**DATA SECTION:**
******

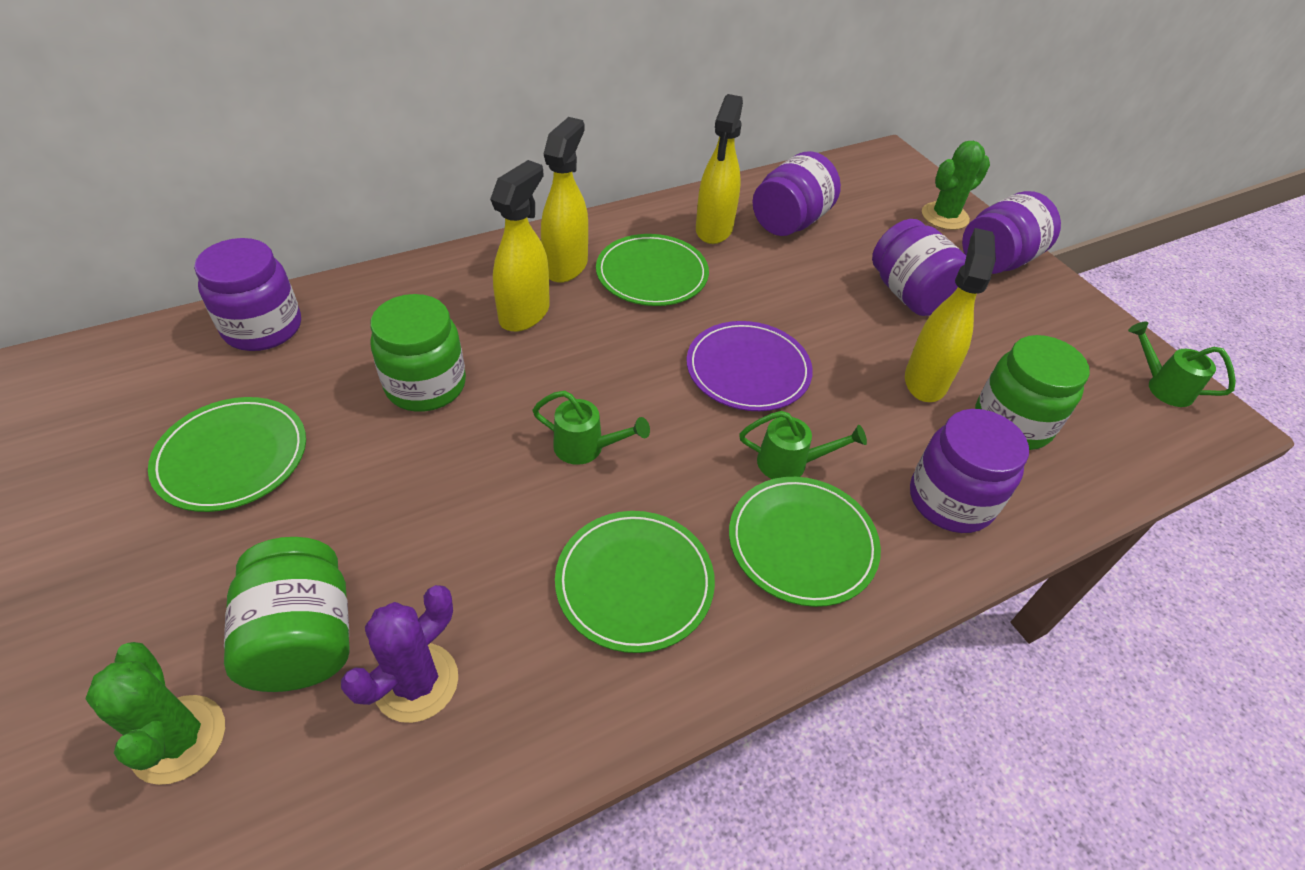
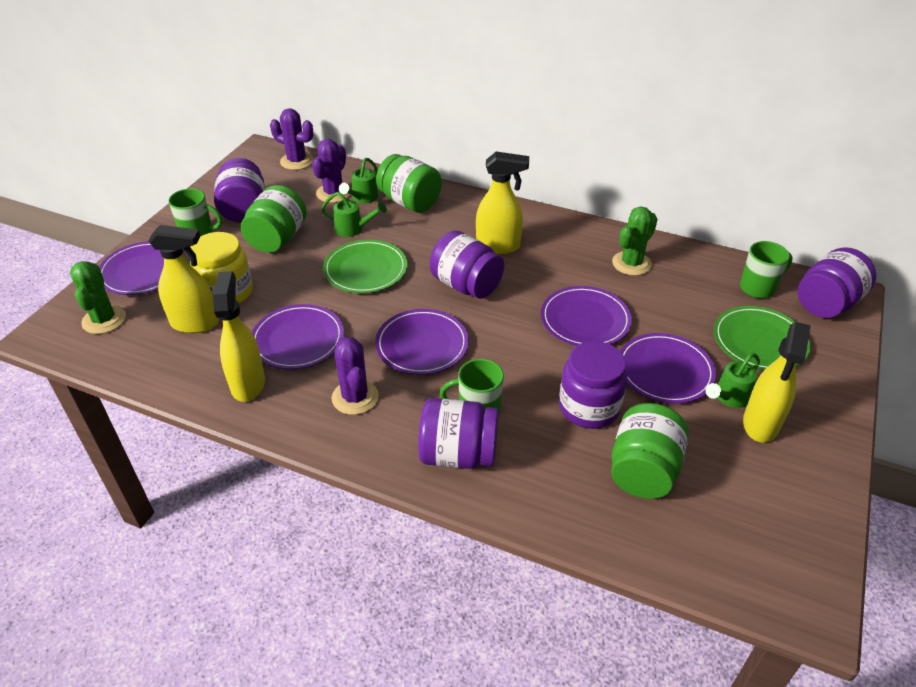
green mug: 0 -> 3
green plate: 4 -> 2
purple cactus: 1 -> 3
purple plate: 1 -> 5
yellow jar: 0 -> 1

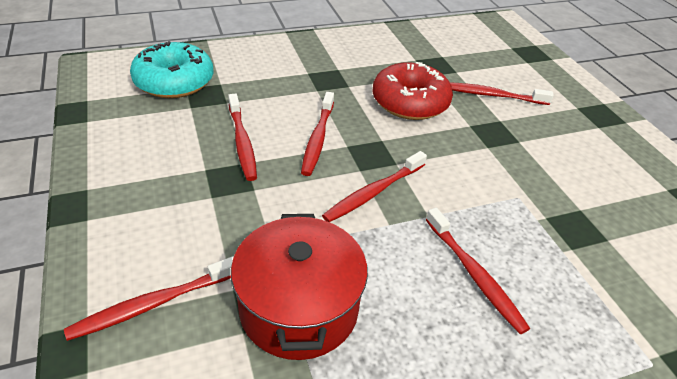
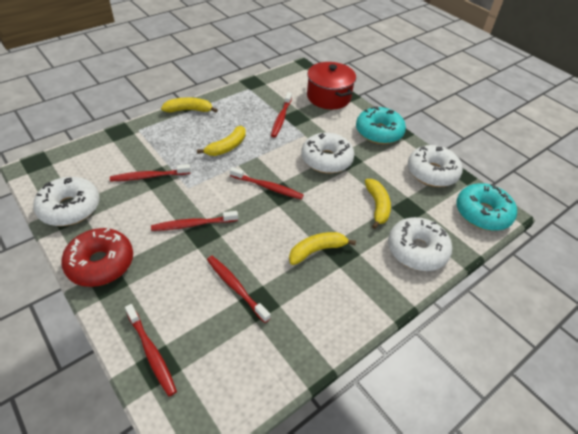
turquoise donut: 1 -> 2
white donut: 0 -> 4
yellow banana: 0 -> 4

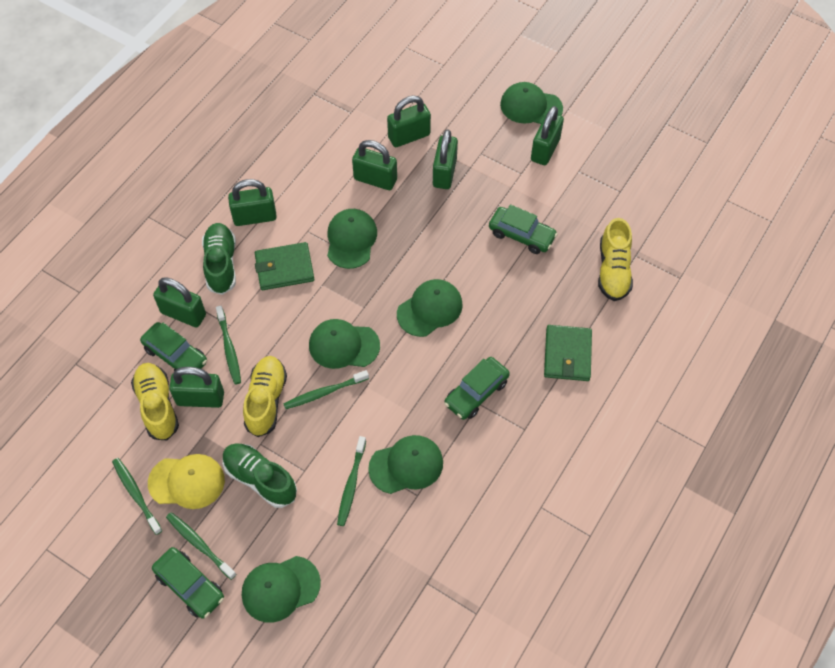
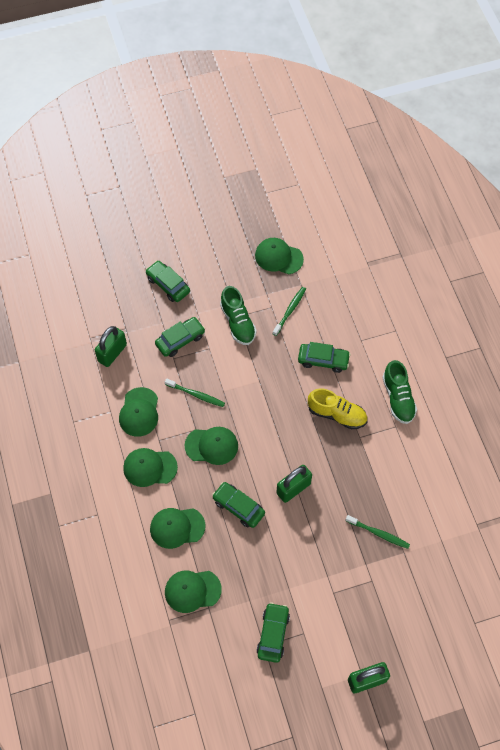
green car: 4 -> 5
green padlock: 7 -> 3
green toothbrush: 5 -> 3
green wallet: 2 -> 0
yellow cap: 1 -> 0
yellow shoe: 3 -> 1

******

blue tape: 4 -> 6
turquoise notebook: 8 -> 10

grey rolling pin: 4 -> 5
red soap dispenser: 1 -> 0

******

If a line in the records above has the word "green", copy it.

**RESULT:**
green mug: 0 -> 3
green plate: 4 -> 2
green car: 4 -> 5
green padlock: 7 -> 3
green toothbrush: 5 -> 3
green wallet: 2 -> 0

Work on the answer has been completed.